> Data for review:
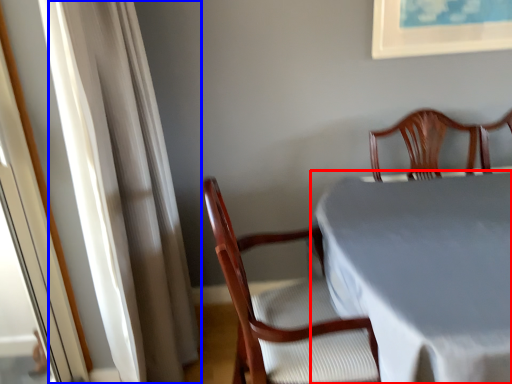
Question: Which object is closer to the camera taking this photo, table (highlighted by a red box) or curtain (highlighted by a blue box)?

Choices:
 (A) table
 (B) curtain

Answer: (A)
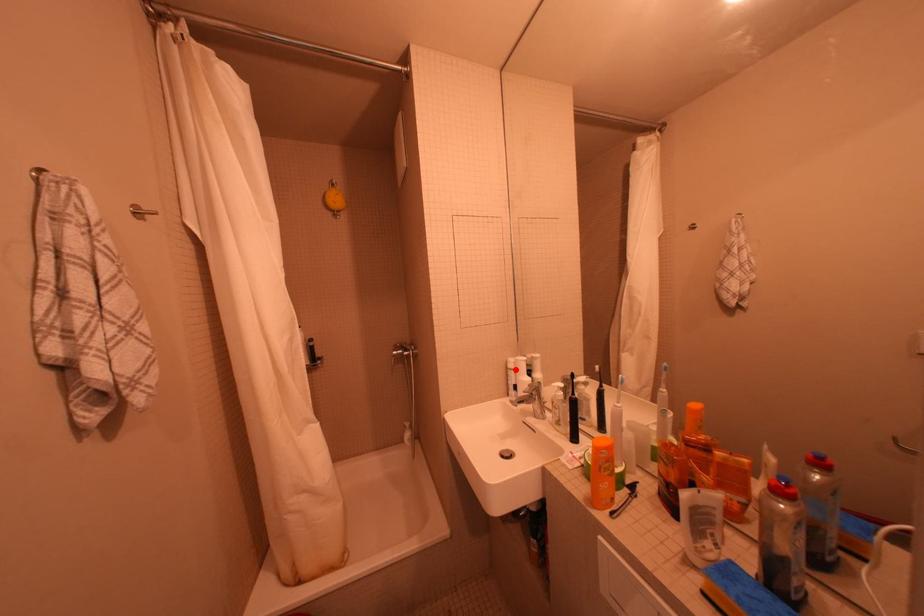
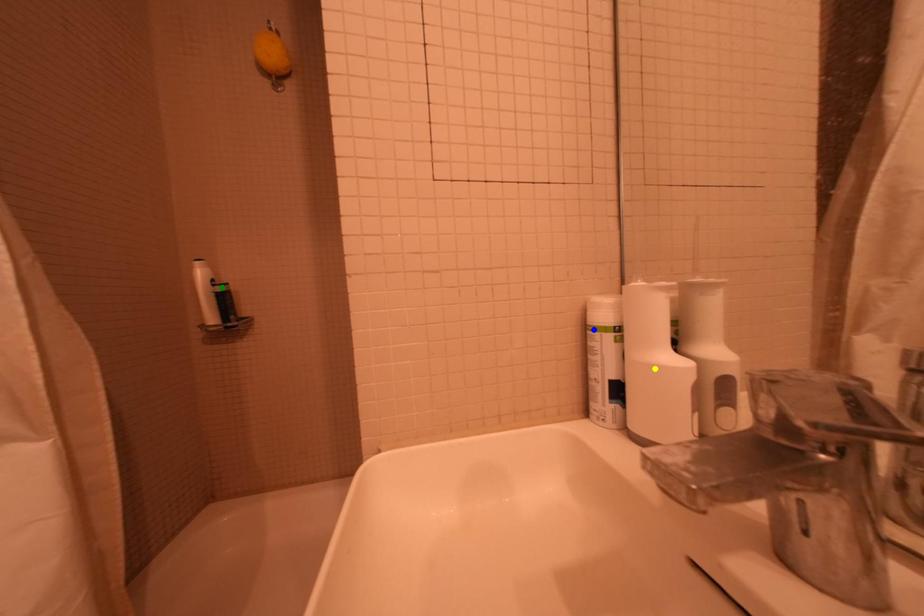
Question: I am providing you with two images of the same scene from different viewpoints. A red point is marked on the first image. You are given multiple points on the second image. Can you choose the point in image 2 that corresponds to the point in image 1?

Choices:
 (A) yellow point
 (B) green point
 (C) blue point

Answer: (C)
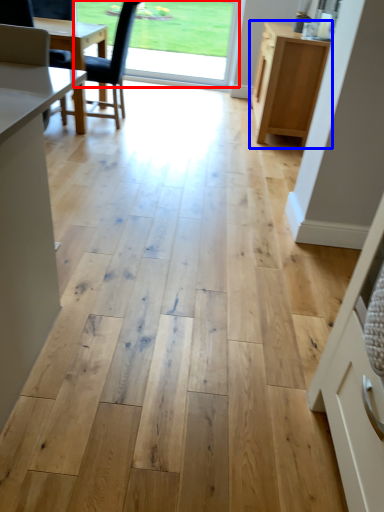
Question: Which object is closer to the camera taking this photo, window screen (highlighted by a red box) or cabinetry (highlighted by a blue box)?

Choices:
 (A) window screen
 (B) cabinetry

Answer: (B)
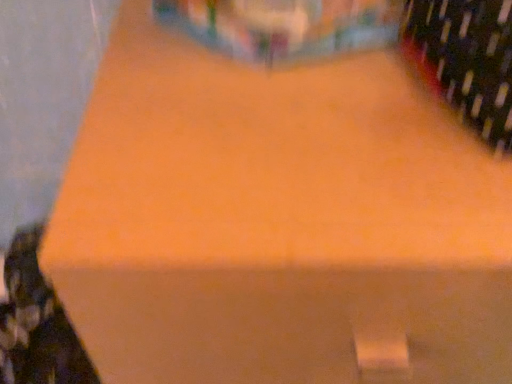
Question: From a real-world perspective, is matte black wine bottle at lower left, acting as the 2th wine bottle starting from the right, above or below dark green glass wine bottle at upper right, which appears as the second wine bottle when viewed from the left?

Choices:
 (A) below
 (B) above

Answer: (A)

Question: Considering the positions of point (31, 233) and point (490, 84), is point (31, 233) closer or farther from the camera than point (490, 84)?

Choices:
 (A) farther
 (B) closer

Answer: (A)

Question: From the image's perspective, is matte black wine bottle at lower left, the first wine bottle positioned from the bottom, located above or below dark green glass wine bottle at upper right, the 2th wine bottle ordered from the bottom?

Choices:
 (A) below
 (B) above

Answer: (A)

Question: Is dark green glass wine bottle at upper right, acting as the first wine bottle starting from the right, taller or shorter than matte black wine bottle at lower left, acting as the 2th wine bottle starting from the right?

Choices:
 (A) short
 (B) tall

Answer: (A)

Question: From a real-world perspective, is dark green glass wine bottle at upper right, the 2th wine bottle ordered from the bottom, positioned above or below matte black wine bottle at lower left, which is counted as the 1th wine bottle, starting from the back?

Choices:
 (A) above
 (B) below

Answer: (A)

Question: Considering the positions of point (496, 117) and point (36, 241), is point (496, 117) closer or farther from the camera than point (36, 241)?

Choices:
 (A) closer
 (B) farther

Answer: (A)

Question: From the image's perspective, is dark green glass wine bottle at upper right, placed as the first wine bottle when sorted from front to back, above or below matte black wine bottle at lower left, the first wine bottle positioned from the bottom?

Choices:
 (A) below
 (B) above

Answer: (B)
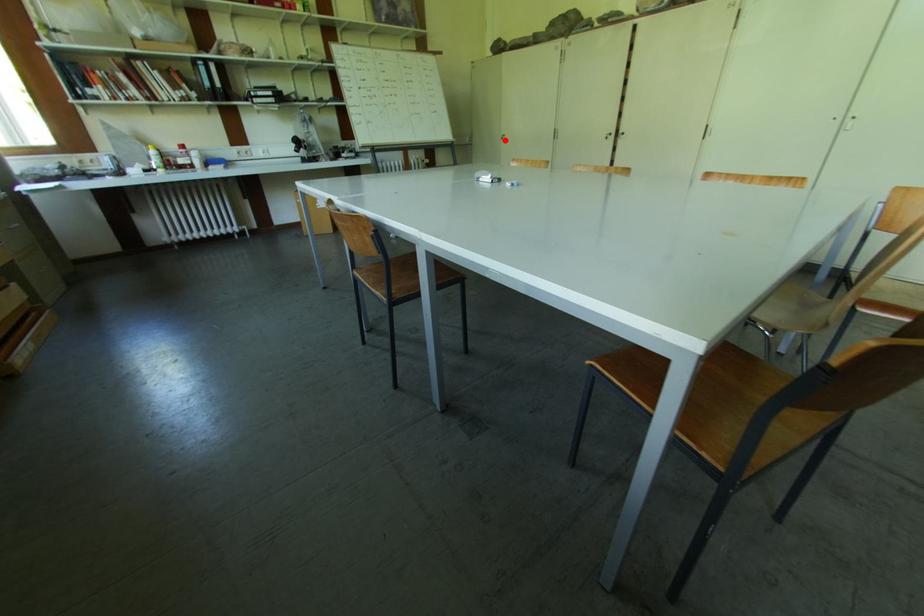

> Instructions for the task: Copy every line above that contains the string "this", matching upper and lower case exactly.

> Output:
Question: Which object is closer to the camera taking this photo, table (highlighted by a red box) or curtain (highlighted by a blue box)?
Question: Which object is closer to the camera taking this photo, window screen (highlighted by a red box) or cabinetry (highlighted by a blue box)?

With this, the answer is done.